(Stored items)
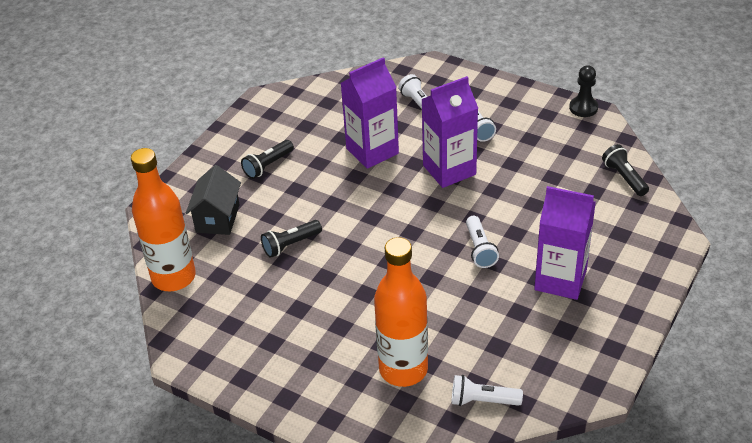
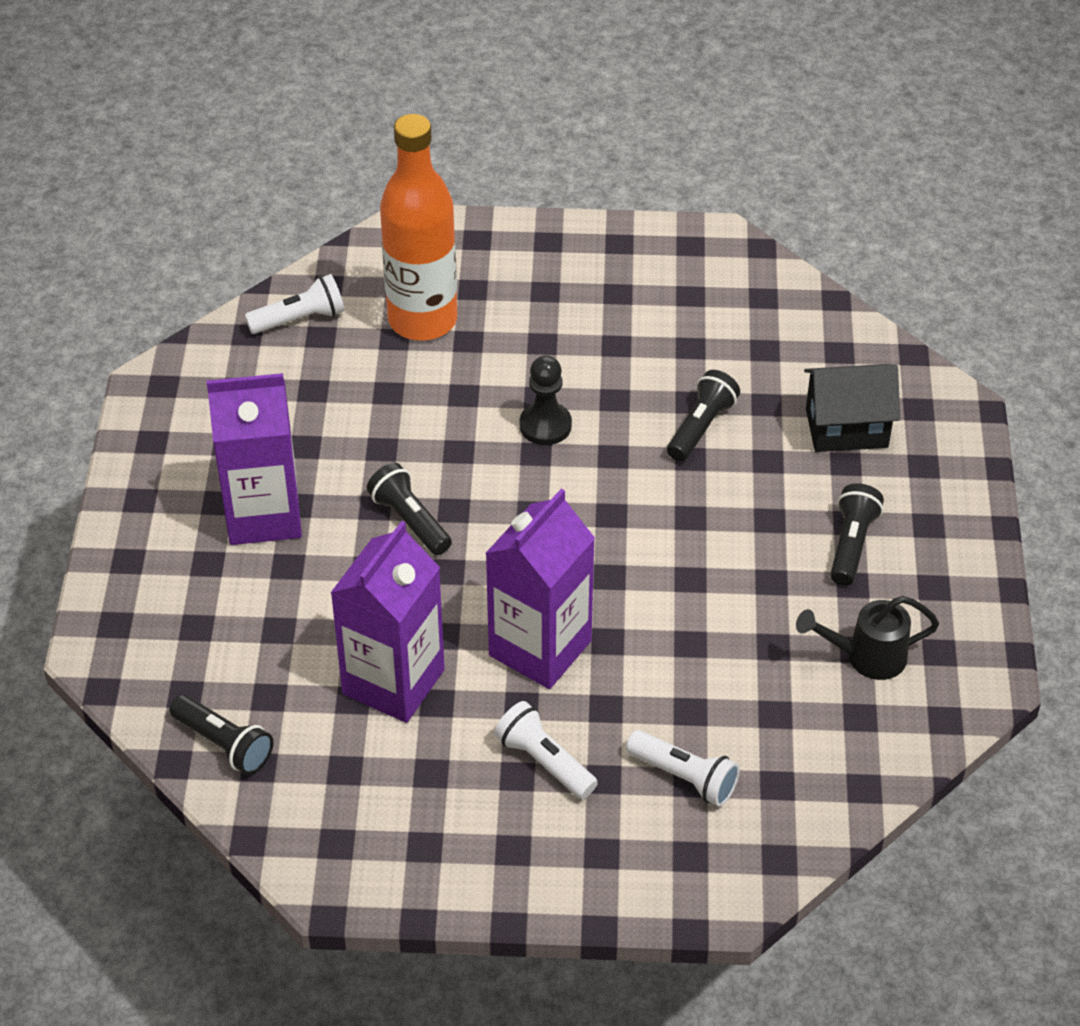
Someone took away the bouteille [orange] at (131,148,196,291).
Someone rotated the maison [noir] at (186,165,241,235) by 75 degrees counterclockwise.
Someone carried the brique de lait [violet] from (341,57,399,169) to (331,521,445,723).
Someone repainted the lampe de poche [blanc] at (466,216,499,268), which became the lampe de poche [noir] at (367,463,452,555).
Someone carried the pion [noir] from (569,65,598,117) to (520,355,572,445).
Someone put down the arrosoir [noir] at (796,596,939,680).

EXERCISE DIRECTIONS
Could the entries above be copied out exactly, with no pictures included?

EXERCISE OUTPUT
Someone took away the bouteille [orange] at (131,148,196,291).
Someone rotated the maison [noir] at (186,165,241,235) by 75 degrees counterclockwise.
Someone carried the brique de lait [violet] from (341,57,399,169) to (331,521,445,723).
Someone repainted the lampe de poche [blanc] at (466,216,499,268), which became the lampe de poche [noir] at (367,463,452,555).
Someone carried the pion [noir] from (569,65,598,117) to (520,355,572,445).
Someone put down the arrosoir [noir] at (796,596,939,680).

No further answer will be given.